Coordinate-based object records:
###

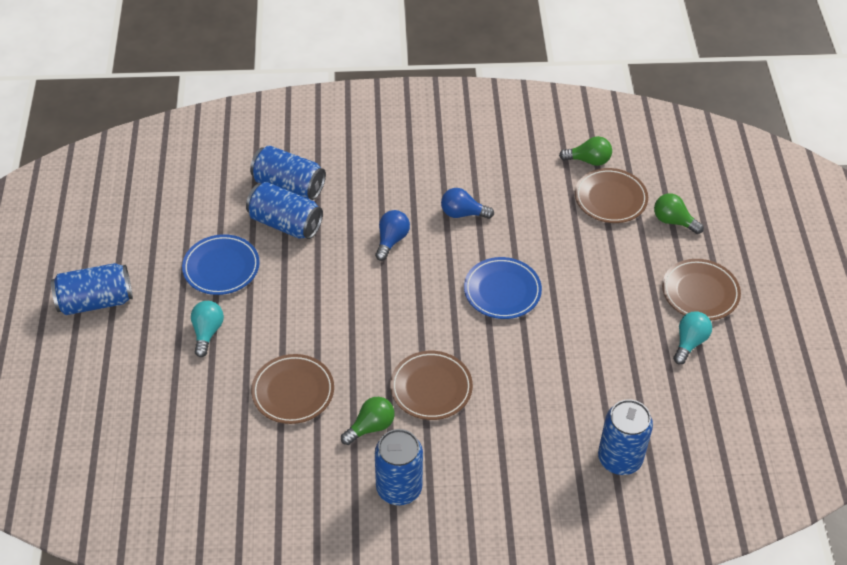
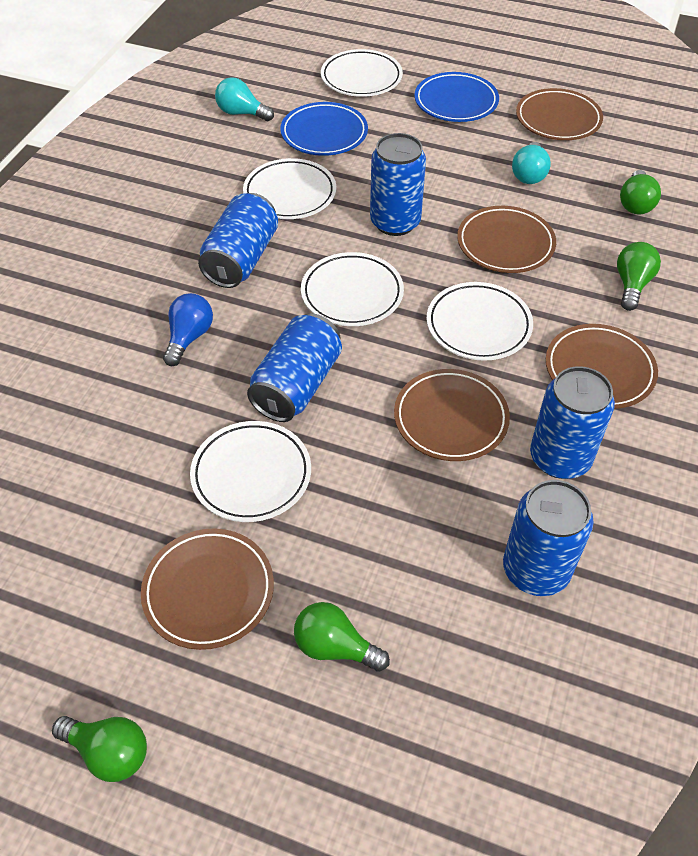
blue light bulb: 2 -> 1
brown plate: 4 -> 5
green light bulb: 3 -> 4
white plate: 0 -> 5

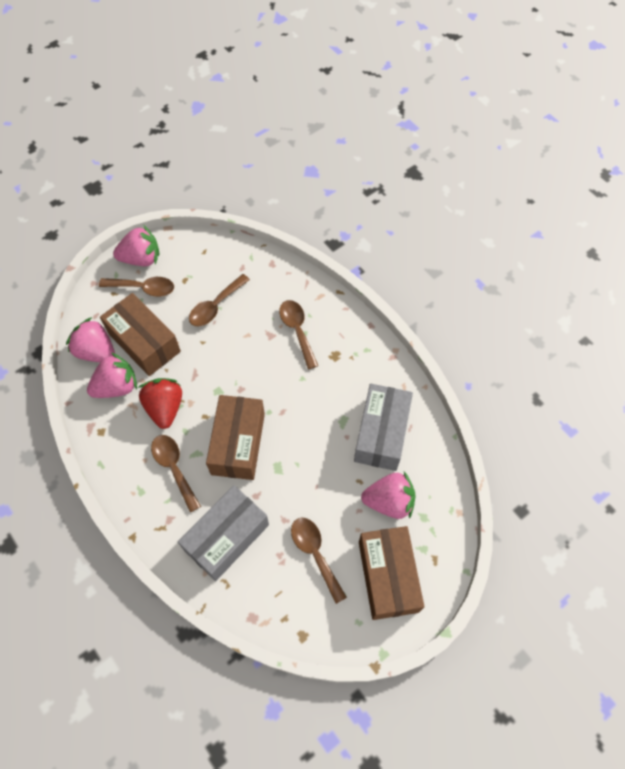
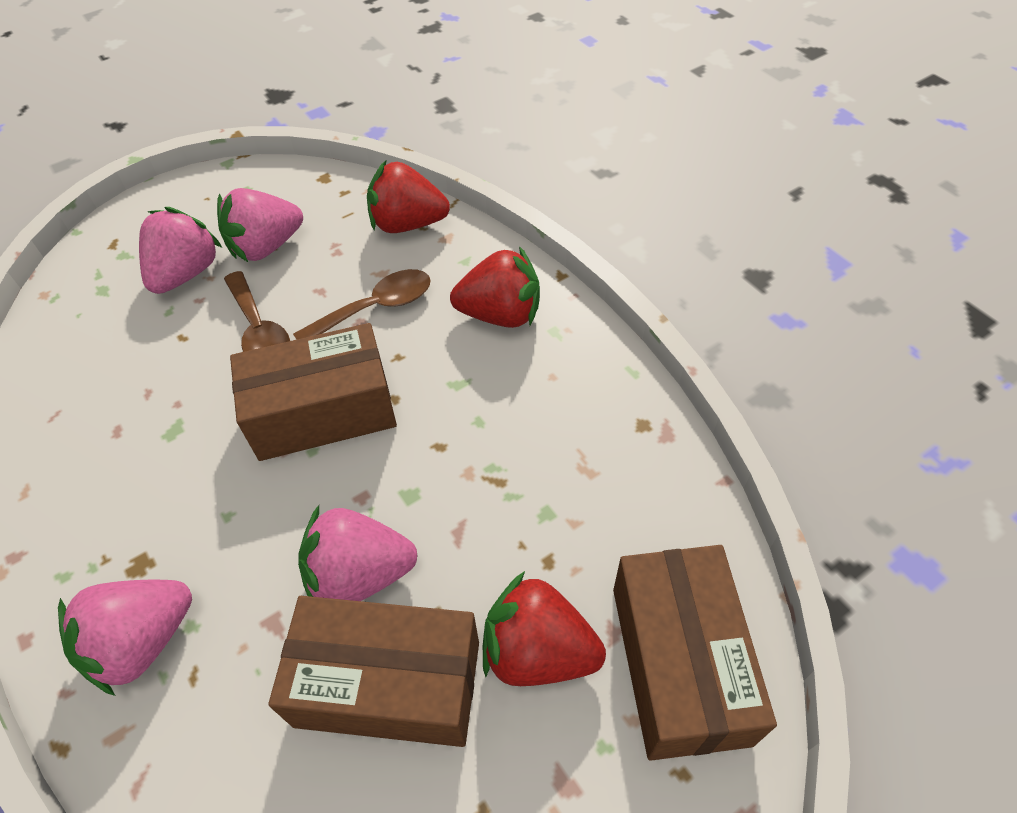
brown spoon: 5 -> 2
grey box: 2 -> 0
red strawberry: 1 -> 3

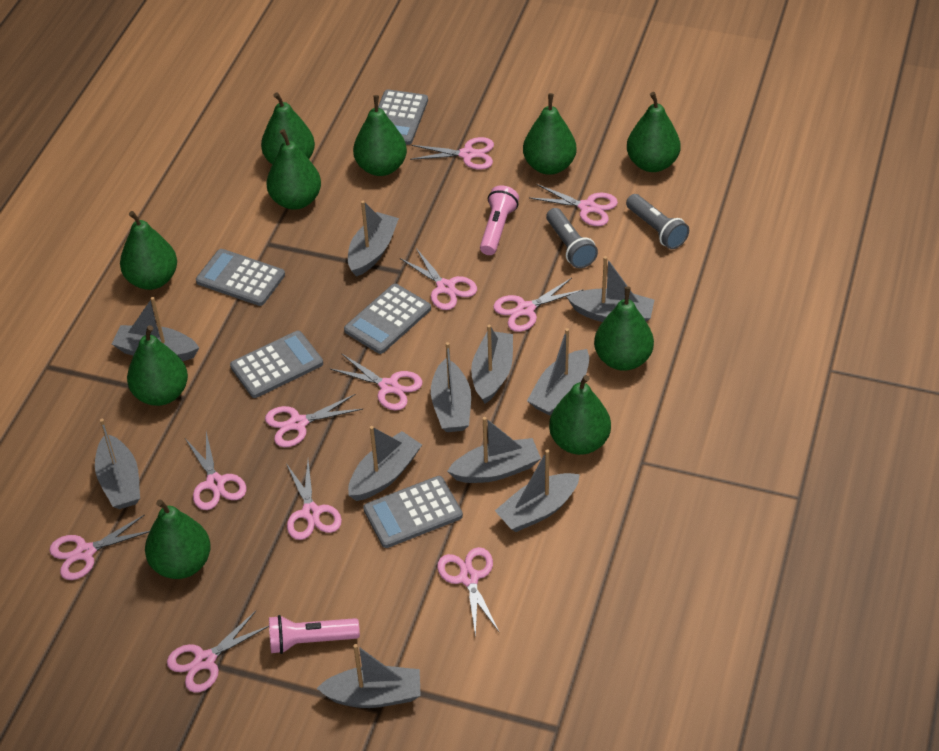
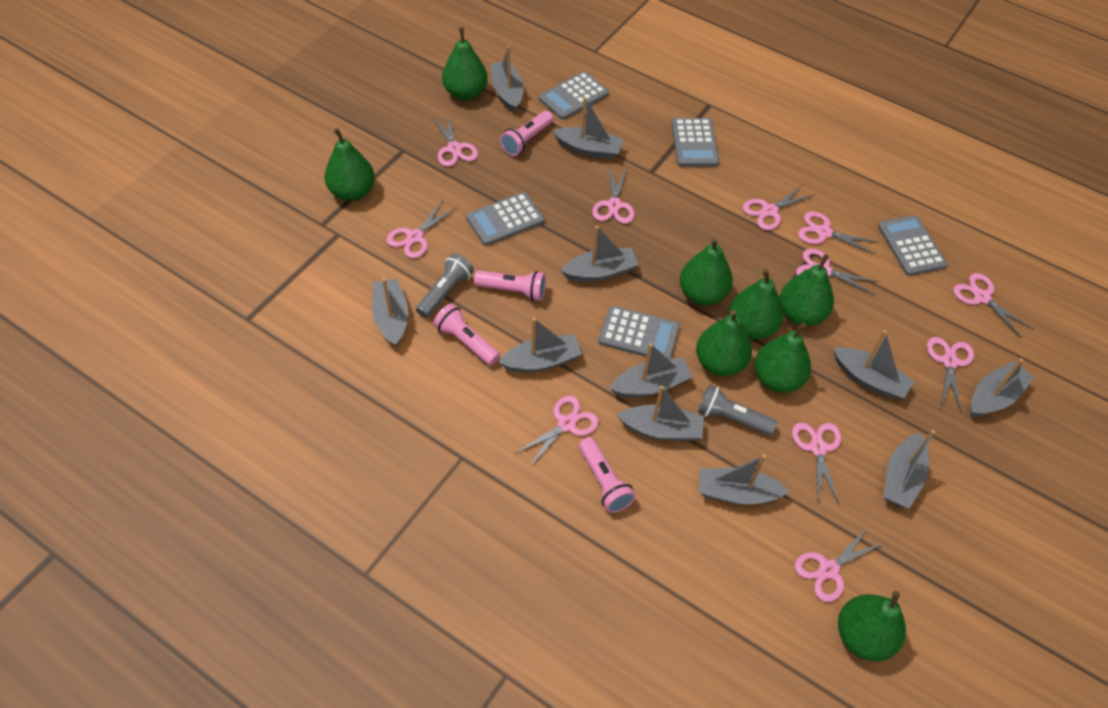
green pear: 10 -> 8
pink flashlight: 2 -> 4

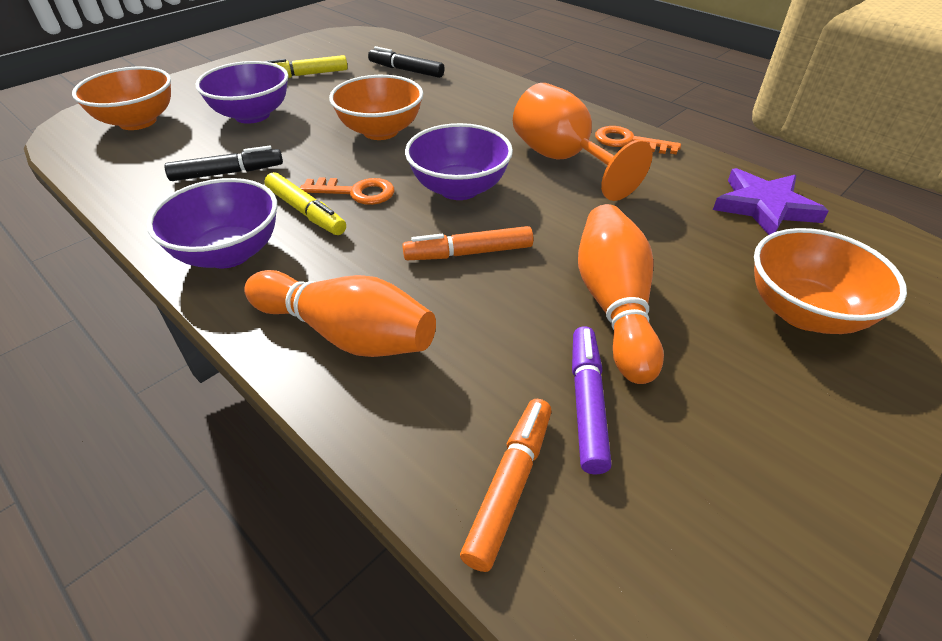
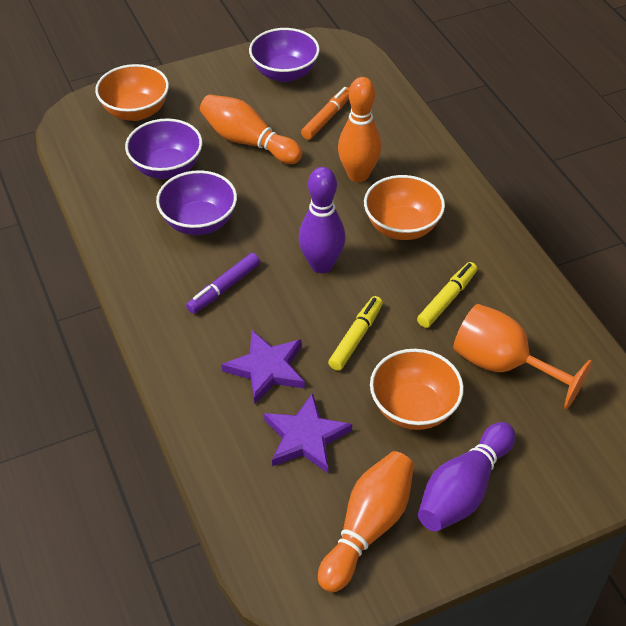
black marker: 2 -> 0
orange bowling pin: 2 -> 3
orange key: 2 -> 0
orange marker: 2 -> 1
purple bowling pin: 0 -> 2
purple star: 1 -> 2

###

Work item: Set the pictures aside and repeat only the lines from the one containing "red strawberry: 1 -> 3" through the last line of the entries above, exactly as they stand.

Exercise answer:
red strawberry: 1 -> 3

green pear: 10 -> 8
pink flashlight: 2 -> 4

black marker: 2 -> 0
orange bowling pin: 2 -> 3
orange key: 2 -> 0
orange marker: 2 -> 1
purple bowling pin: 0 -> 2
purple star: 1 -> 2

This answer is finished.